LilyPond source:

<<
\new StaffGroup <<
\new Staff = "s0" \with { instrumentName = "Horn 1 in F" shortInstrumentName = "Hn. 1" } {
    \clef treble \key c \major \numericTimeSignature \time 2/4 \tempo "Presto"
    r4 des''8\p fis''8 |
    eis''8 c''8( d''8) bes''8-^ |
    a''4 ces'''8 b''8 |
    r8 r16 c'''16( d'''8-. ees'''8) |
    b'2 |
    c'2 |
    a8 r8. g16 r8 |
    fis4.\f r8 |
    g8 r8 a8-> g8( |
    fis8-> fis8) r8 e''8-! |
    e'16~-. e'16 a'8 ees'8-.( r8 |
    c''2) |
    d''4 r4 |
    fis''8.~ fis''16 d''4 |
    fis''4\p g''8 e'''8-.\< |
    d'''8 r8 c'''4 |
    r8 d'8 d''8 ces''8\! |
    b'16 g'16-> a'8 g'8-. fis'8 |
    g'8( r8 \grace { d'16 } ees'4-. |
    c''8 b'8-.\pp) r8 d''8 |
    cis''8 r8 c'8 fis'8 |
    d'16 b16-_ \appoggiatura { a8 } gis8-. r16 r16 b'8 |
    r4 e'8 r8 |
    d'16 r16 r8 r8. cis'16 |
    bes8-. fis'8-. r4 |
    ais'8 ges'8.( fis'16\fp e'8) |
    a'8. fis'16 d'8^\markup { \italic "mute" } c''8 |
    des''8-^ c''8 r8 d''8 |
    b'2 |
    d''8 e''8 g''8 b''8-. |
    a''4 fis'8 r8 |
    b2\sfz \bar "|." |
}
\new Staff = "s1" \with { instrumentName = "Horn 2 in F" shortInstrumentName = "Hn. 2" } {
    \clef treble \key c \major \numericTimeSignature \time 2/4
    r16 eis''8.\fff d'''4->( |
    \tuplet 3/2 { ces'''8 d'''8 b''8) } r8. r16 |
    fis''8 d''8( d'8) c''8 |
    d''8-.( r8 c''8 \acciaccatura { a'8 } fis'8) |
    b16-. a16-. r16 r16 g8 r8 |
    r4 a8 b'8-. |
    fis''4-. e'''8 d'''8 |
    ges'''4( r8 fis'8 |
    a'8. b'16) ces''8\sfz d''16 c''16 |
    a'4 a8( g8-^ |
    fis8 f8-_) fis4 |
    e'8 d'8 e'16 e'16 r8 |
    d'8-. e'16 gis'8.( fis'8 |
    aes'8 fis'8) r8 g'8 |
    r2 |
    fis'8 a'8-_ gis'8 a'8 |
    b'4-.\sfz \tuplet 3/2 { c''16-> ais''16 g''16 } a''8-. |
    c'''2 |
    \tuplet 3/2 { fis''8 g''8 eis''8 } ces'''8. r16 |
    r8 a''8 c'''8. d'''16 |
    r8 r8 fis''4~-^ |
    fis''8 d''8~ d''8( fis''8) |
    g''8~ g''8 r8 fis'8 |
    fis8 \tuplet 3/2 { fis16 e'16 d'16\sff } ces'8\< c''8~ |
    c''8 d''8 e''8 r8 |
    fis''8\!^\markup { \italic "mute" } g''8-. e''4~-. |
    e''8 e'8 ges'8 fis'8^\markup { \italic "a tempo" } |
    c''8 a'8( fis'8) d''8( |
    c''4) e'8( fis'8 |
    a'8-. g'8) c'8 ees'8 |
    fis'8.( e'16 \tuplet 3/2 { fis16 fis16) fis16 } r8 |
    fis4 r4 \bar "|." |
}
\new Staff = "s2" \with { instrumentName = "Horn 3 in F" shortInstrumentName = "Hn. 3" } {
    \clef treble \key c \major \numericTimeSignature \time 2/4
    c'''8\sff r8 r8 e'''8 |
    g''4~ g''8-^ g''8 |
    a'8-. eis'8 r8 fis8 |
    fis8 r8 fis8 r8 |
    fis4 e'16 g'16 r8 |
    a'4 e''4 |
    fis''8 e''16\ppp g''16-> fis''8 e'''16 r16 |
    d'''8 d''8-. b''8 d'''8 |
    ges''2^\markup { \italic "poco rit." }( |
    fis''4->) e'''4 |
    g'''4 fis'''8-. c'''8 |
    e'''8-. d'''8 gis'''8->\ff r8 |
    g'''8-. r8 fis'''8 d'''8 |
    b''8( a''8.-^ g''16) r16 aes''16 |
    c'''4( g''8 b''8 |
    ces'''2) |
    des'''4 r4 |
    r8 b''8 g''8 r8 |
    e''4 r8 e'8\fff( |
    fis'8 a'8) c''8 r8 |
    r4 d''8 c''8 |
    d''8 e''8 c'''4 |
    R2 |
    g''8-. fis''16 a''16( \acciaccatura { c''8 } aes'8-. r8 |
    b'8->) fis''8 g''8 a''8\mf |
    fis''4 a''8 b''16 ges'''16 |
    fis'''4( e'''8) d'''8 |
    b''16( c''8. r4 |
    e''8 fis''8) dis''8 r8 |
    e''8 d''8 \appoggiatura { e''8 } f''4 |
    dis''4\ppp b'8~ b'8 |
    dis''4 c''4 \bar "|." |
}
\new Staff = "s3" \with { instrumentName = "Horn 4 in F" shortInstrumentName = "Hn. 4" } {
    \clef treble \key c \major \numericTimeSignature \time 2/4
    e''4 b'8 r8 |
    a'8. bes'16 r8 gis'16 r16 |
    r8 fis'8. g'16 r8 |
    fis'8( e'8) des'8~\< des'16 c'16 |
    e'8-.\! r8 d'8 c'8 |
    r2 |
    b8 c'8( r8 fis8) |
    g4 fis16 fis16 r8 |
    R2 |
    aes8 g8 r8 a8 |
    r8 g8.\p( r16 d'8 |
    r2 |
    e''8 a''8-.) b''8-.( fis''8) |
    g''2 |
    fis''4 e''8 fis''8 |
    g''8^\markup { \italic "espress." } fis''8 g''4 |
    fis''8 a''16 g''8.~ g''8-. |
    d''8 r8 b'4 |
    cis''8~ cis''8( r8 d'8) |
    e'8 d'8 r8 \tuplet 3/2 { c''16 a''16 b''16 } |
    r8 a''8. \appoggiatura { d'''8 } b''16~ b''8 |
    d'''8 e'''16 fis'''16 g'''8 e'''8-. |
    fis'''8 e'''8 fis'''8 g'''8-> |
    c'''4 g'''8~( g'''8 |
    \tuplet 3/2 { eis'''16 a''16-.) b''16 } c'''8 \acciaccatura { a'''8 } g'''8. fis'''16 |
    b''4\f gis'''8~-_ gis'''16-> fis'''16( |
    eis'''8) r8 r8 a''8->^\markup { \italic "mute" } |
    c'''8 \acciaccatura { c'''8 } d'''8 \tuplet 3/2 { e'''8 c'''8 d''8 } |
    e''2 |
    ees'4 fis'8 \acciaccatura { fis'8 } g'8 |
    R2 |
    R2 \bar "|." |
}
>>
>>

==

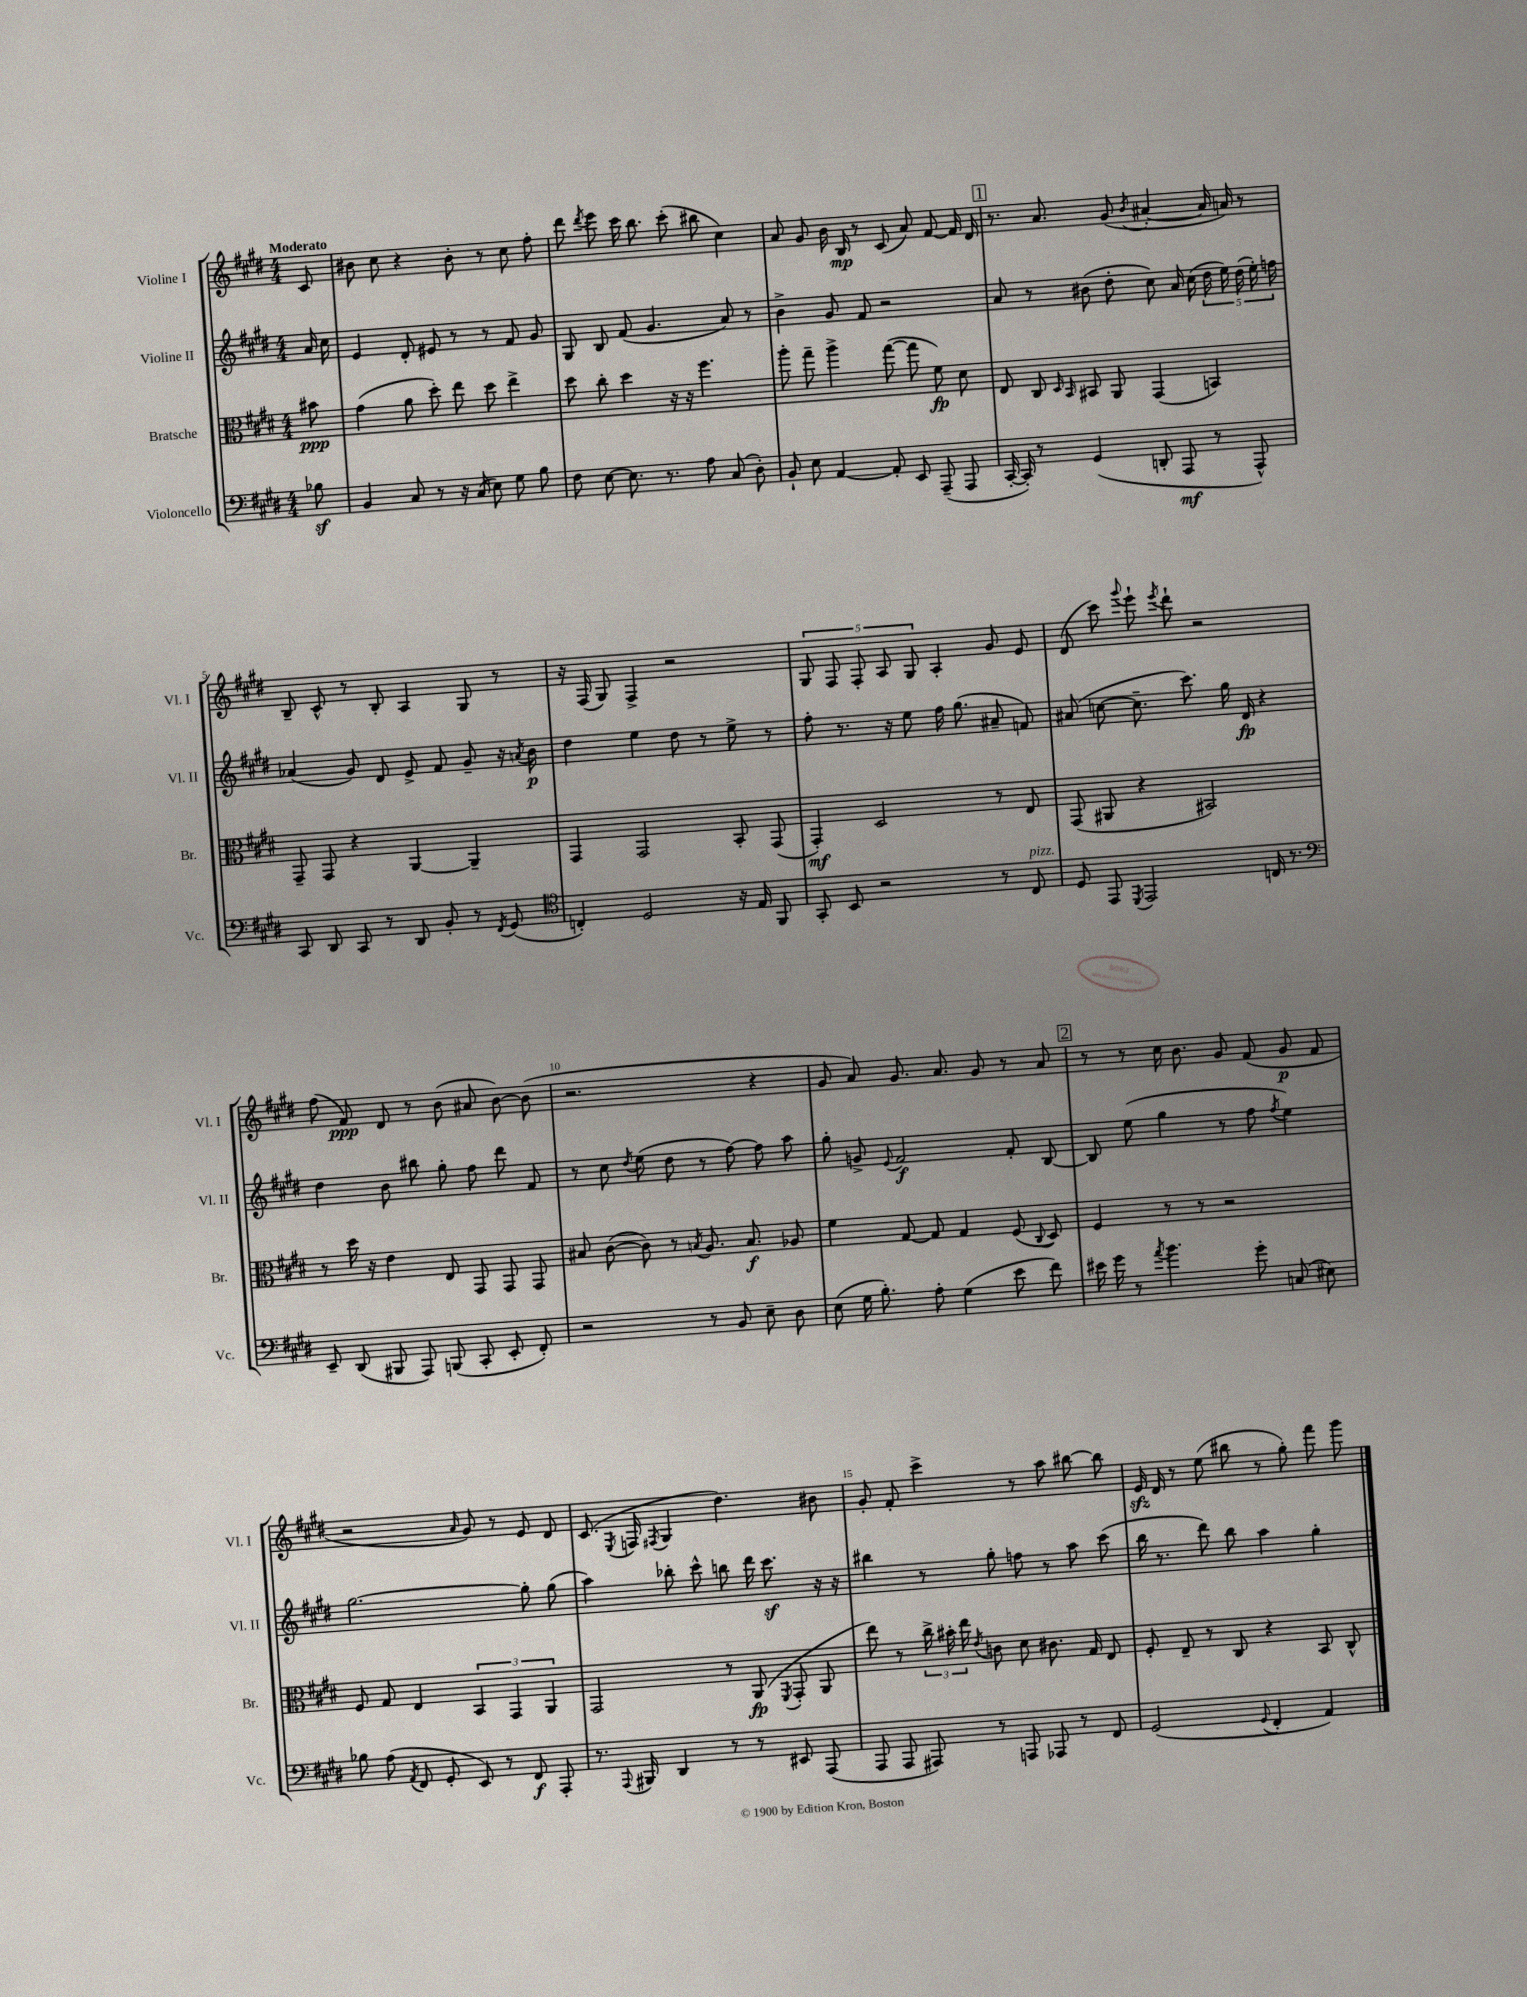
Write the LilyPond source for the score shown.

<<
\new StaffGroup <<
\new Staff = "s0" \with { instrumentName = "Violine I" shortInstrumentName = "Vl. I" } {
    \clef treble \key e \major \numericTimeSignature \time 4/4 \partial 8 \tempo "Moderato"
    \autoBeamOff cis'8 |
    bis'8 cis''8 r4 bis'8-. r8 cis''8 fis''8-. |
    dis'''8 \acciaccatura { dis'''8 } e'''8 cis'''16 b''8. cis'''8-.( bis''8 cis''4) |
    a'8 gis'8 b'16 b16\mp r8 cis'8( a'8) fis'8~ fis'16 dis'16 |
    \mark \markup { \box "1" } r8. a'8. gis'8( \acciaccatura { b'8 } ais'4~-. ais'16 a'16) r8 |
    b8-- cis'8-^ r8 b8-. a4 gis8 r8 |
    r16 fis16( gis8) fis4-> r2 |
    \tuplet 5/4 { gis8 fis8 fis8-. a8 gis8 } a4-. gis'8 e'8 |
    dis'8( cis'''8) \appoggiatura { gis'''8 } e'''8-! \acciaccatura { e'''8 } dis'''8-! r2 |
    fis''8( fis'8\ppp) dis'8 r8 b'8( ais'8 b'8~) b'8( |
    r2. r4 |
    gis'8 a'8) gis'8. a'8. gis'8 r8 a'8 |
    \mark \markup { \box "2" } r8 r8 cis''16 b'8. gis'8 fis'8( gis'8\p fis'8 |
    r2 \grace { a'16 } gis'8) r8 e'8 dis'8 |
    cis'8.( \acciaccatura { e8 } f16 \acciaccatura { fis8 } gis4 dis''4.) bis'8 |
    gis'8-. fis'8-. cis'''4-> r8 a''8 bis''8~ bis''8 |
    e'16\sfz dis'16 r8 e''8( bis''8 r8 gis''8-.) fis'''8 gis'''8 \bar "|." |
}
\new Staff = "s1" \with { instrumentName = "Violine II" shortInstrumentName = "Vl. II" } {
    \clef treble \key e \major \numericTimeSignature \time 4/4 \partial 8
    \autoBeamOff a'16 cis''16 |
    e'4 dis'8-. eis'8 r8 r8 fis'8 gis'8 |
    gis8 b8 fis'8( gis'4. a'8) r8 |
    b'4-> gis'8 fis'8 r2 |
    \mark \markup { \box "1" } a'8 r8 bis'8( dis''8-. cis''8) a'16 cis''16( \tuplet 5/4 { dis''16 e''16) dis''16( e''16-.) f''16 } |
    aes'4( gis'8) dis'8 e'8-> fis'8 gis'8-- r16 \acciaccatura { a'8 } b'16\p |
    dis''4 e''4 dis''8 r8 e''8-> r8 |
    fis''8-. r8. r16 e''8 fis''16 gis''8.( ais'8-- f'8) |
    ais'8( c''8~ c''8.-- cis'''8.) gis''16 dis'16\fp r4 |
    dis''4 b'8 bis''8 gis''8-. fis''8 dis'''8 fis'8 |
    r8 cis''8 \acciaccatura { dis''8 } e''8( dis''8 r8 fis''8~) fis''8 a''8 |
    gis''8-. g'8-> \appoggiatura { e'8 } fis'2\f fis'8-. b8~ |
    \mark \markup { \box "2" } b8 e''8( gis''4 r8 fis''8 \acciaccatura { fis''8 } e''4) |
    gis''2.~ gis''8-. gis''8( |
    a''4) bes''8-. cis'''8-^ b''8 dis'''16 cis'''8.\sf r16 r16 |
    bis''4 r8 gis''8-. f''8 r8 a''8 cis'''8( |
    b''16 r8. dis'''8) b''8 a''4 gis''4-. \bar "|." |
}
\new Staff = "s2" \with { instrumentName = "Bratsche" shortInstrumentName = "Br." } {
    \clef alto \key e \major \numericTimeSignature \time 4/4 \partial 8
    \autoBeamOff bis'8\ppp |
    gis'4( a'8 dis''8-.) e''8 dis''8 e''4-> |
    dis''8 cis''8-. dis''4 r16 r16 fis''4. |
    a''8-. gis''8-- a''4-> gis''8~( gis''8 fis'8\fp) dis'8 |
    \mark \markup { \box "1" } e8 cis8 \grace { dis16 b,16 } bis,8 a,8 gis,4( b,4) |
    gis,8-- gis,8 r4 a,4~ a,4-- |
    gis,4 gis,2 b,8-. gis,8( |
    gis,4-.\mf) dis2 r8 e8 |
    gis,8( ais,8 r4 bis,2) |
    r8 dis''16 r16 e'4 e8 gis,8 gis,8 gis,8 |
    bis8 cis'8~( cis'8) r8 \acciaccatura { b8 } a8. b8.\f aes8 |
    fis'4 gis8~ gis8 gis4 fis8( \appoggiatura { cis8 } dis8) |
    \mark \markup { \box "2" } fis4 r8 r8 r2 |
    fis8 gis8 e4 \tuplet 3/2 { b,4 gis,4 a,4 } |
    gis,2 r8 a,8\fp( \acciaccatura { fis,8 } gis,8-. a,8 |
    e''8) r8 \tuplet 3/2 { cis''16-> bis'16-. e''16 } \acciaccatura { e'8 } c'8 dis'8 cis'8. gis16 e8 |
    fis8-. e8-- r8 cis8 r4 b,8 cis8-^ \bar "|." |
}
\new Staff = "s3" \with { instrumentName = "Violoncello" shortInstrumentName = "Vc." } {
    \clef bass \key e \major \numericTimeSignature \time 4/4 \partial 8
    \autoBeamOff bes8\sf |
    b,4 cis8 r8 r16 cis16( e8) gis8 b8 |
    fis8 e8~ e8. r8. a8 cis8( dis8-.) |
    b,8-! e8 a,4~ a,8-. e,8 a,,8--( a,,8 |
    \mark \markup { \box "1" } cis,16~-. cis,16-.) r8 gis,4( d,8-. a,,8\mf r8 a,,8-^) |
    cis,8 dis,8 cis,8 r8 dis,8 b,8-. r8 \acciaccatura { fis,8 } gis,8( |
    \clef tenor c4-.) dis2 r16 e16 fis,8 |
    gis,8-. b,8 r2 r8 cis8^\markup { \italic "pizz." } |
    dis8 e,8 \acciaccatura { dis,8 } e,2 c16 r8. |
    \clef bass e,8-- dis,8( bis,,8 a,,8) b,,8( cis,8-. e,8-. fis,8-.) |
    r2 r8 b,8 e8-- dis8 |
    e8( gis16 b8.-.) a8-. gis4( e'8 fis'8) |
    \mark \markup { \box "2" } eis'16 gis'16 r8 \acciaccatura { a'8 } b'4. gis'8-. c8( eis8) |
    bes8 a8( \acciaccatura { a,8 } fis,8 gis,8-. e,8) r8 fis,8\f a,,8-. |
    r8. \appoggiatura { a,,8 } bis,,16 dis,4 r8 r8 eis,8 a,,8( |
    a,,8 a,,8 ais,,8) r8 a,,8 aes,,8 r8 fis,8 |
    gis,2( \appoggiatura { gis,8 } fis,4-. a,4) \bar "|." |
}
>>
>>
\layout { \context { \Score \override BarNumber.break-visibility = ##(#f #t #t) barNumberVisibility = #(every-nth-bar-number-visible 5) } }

**Problem statement:**
Copy out each line in the records above that contains the string "partial", including lines where it appears inside a longer word. Matching is case-sensitive.

**Finished answer:**
    \clef treble \key e \major \numericTimeSignature \time 4/4 \partial 8 \tempo "Moderato"
    \clef treble \key e \major \numericTimeSignature \time 4/4 \partial 8
    \clef alto \key e \major \numericTimeSignature \time 4/4 \partial 8
    \clef bass \key e \major \numericTimeSignature \time 4/4 \partial 8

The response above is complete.